== Records supplied

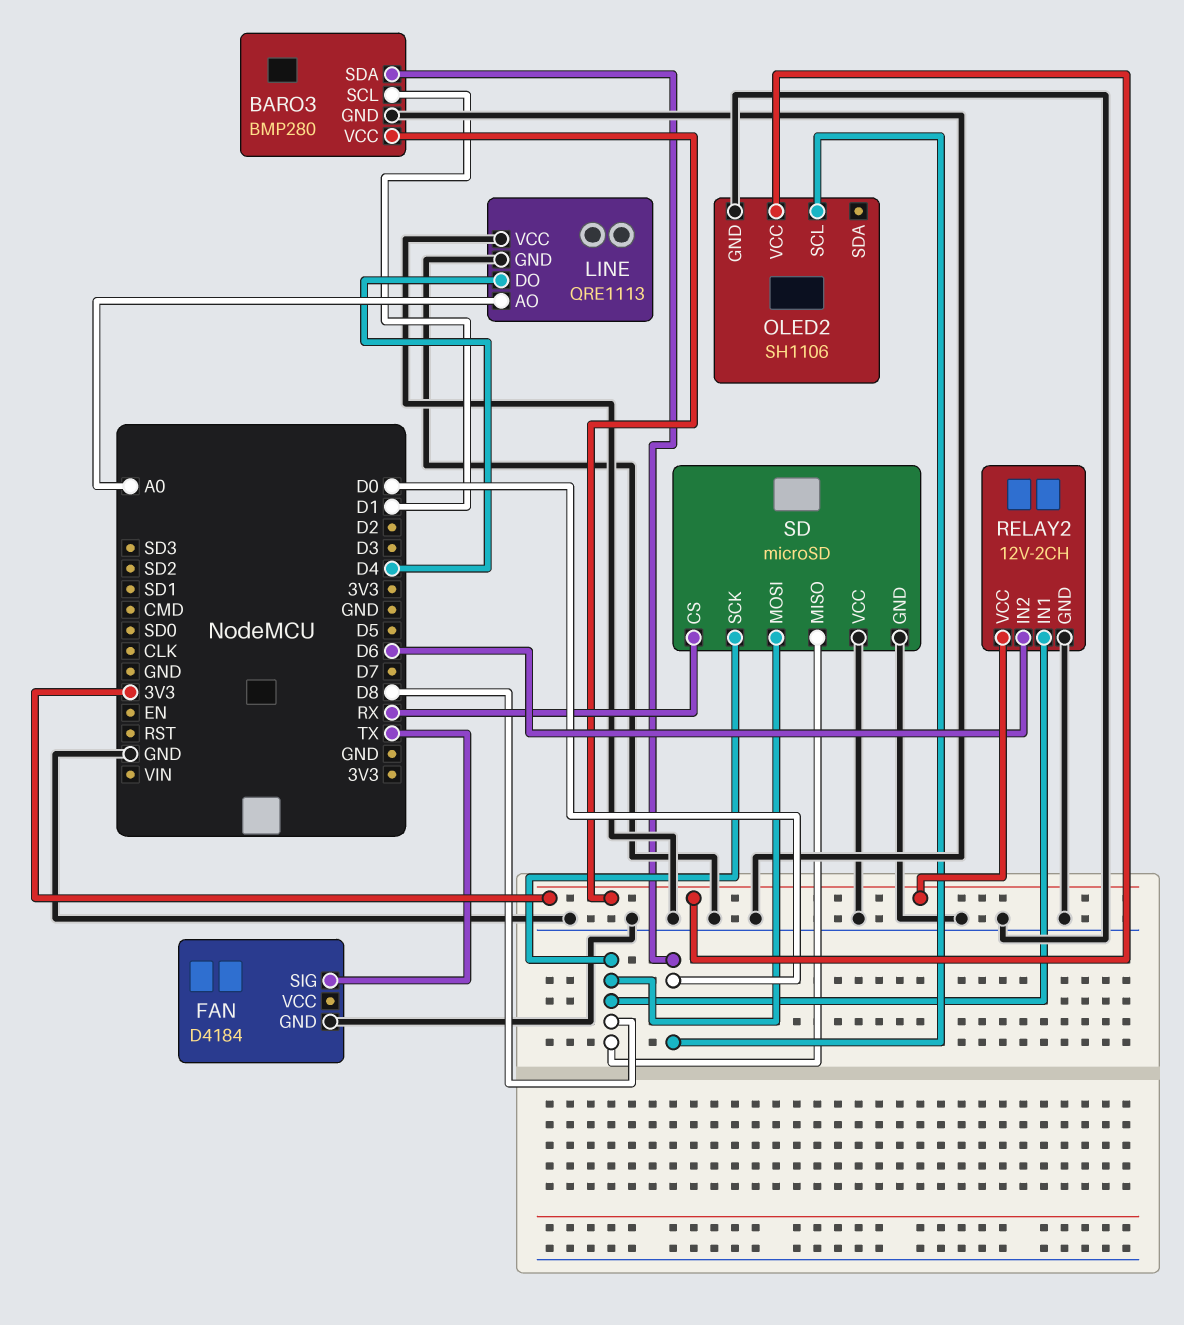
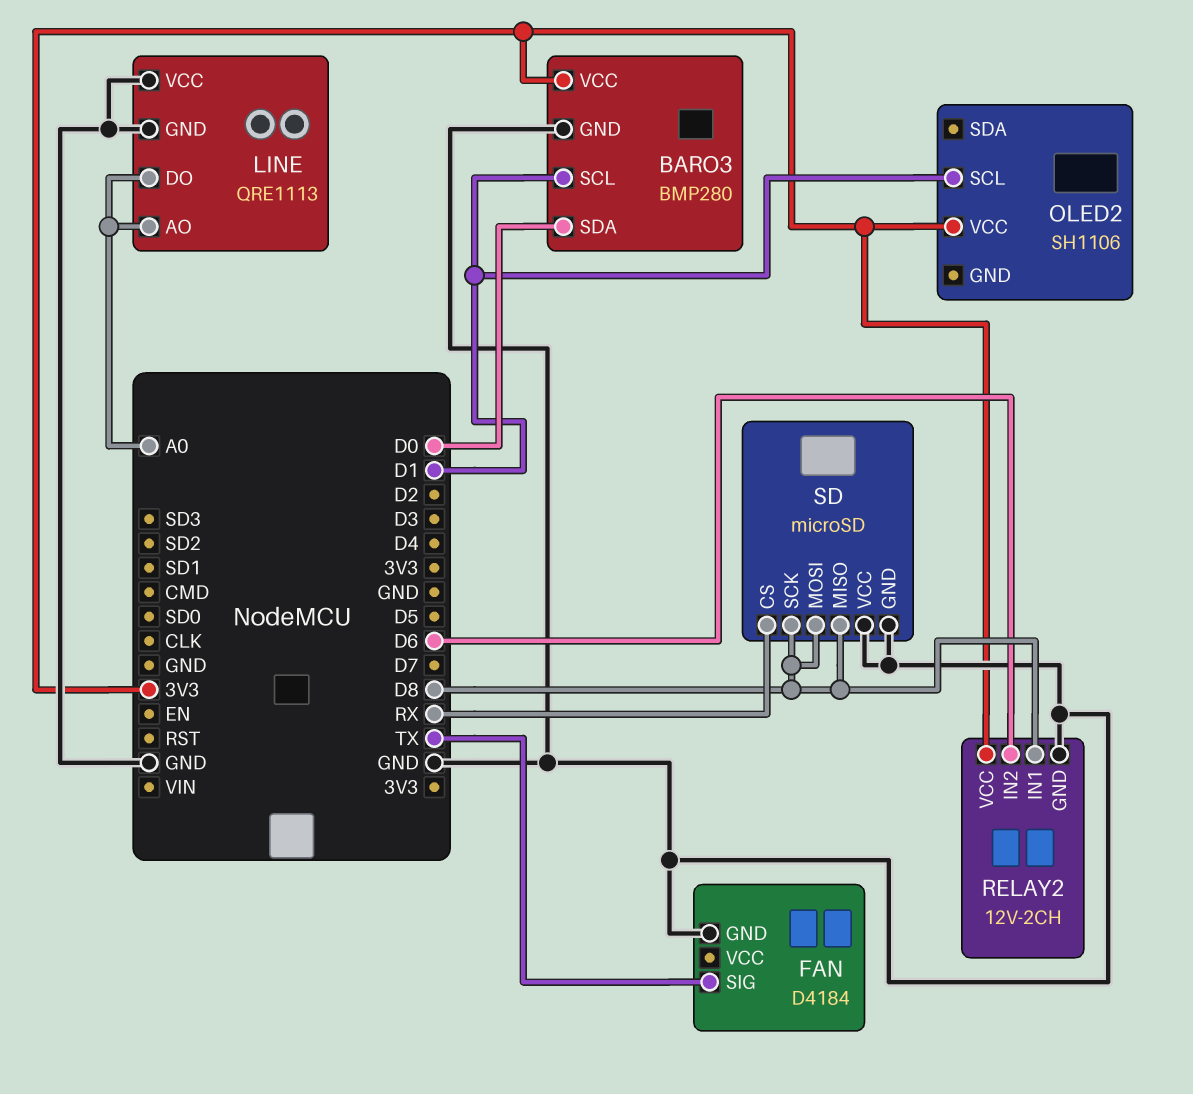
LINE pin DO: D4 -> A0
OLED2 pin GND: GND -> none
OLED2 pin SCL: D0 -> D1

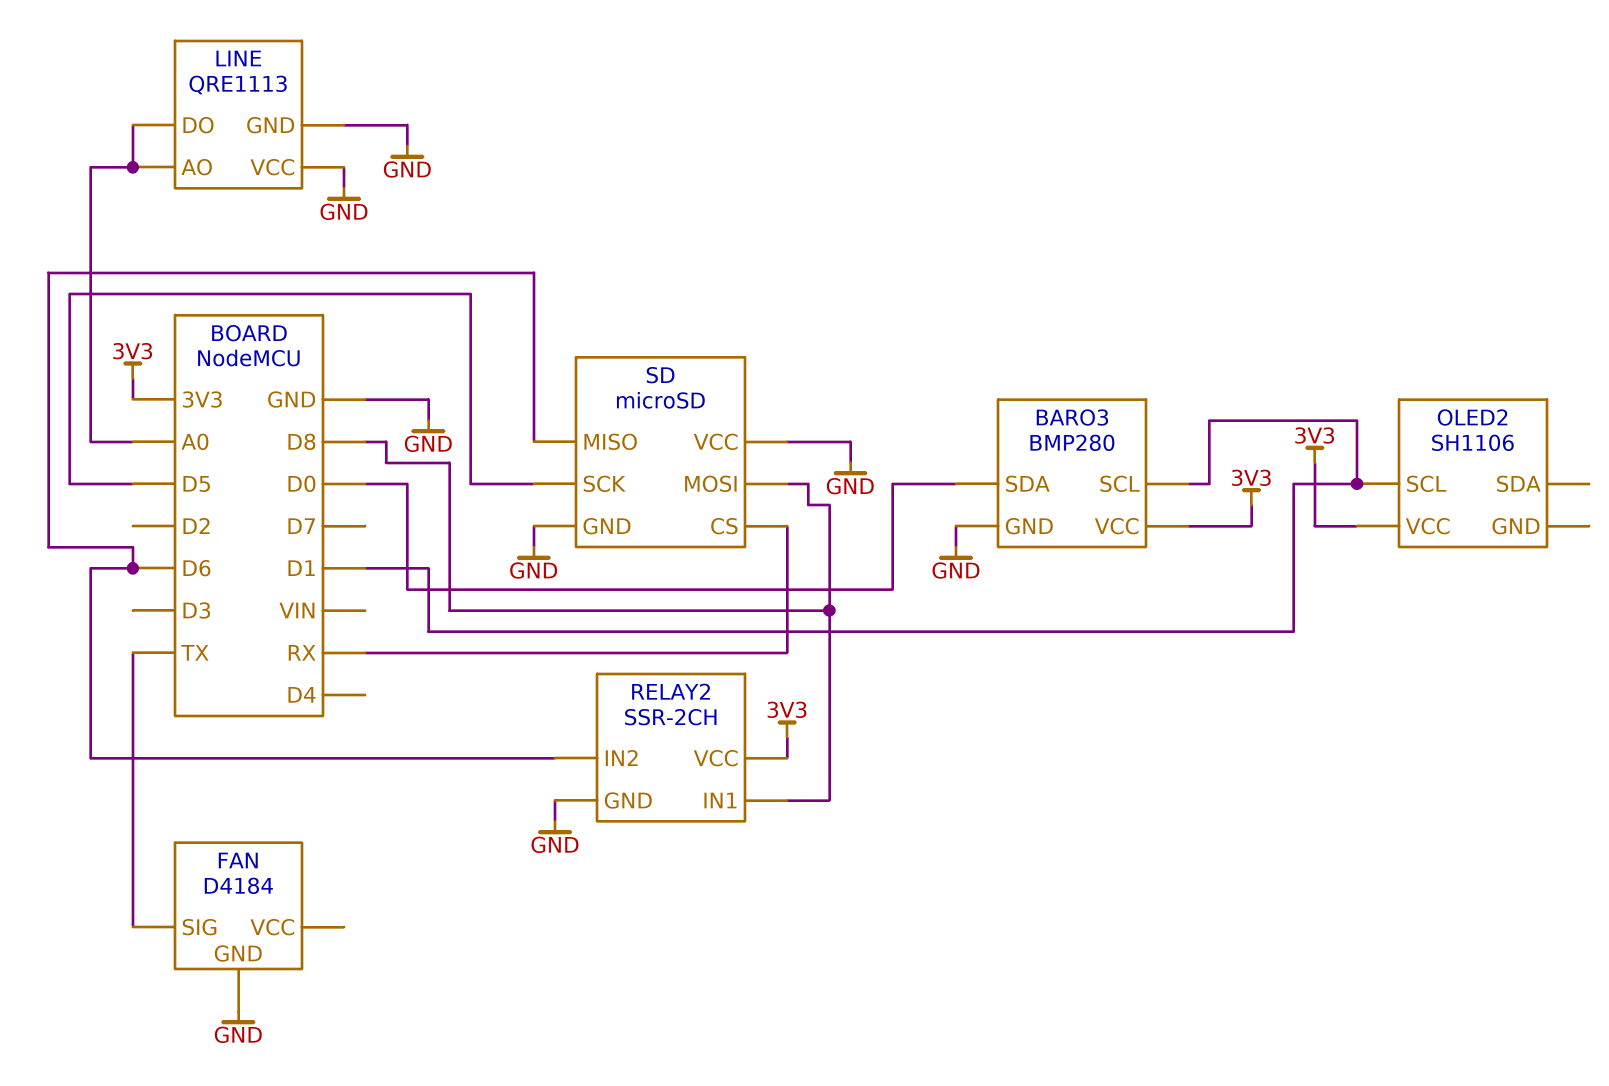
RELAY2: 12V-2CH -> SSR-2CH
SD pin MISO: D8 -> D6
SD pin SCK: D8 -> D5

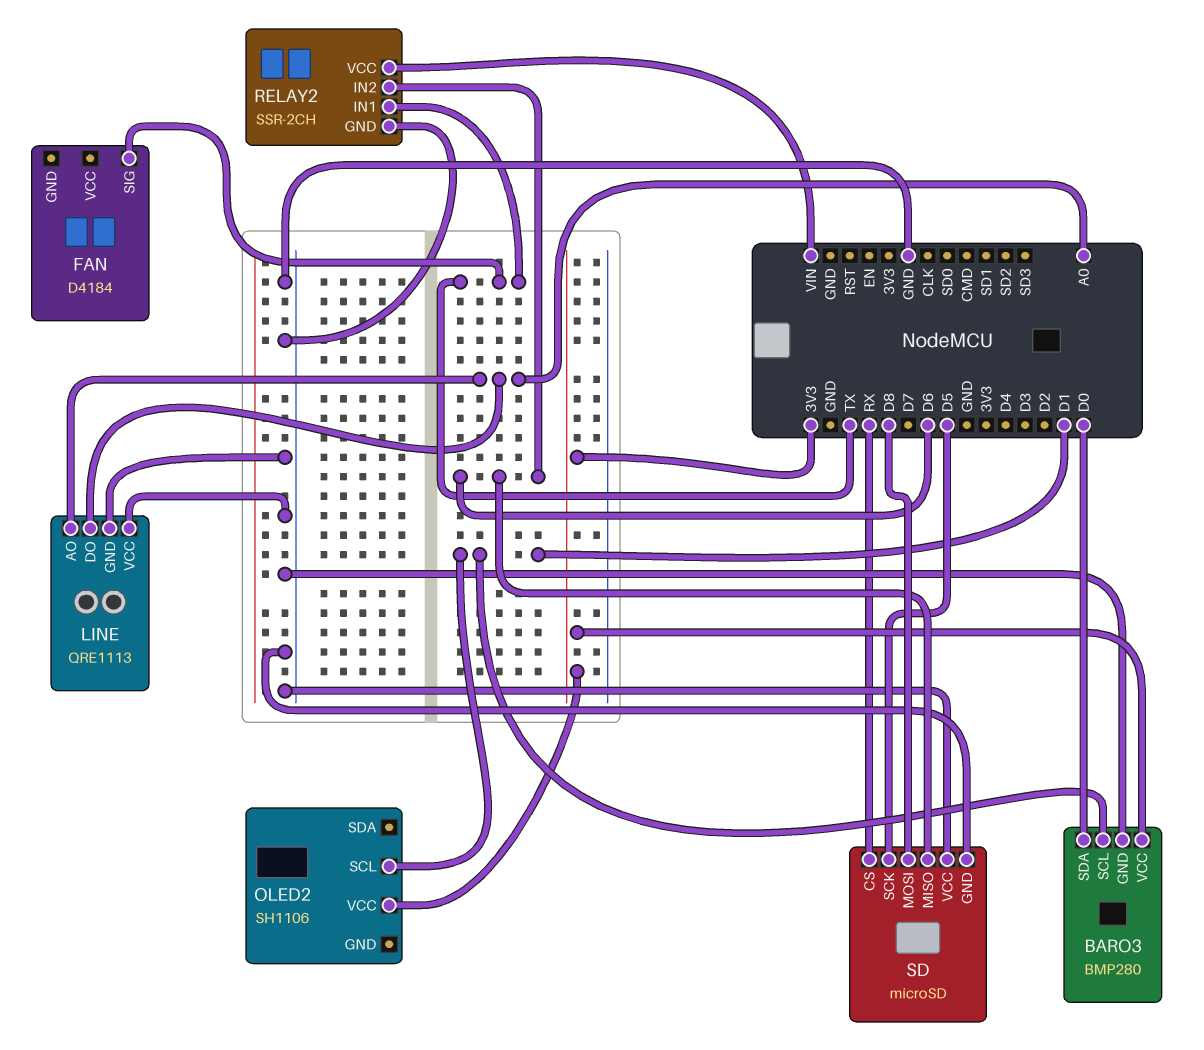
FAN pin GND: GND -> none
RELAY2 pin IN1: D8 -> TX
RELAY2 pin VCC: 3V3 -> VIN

====

> Required action: Here the job is to quote the lines from the one with "SD pin MISO: D8 -> D6" through the end of the material, both included, exactly; please skip the pictures.

> Answer for this exercise:
SD pin MISO: D8 -> D6
SD pin SCK: D8 -> D5

FAN pin GND: GND -> none
RELAY2 pin IN1: D8 -> TX
RELAY2 pin VCC: 3V3 -> VIN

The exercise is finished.